**ACTION ITEM:** Which lines below include the string "pink"? Please show each one.

Scene difference descriptions:
————
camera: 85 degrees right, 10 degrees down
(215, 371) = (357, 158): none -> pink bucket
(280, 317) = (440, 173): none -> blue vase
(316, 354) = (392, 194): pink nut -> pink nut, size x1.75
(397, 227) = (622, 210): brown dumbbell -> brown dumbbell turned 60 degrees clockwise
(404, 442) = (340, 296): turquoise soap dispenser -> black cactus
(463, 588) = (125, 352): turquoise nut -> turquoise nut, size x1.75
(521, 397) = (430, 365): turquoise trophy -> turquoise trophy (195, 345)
————
**OUTPUT BELOW:**
(215, 371) = (357, 158): none -> pink bucket
(316, 354) = (392, 194): pink nut -> pink nut, size x1.75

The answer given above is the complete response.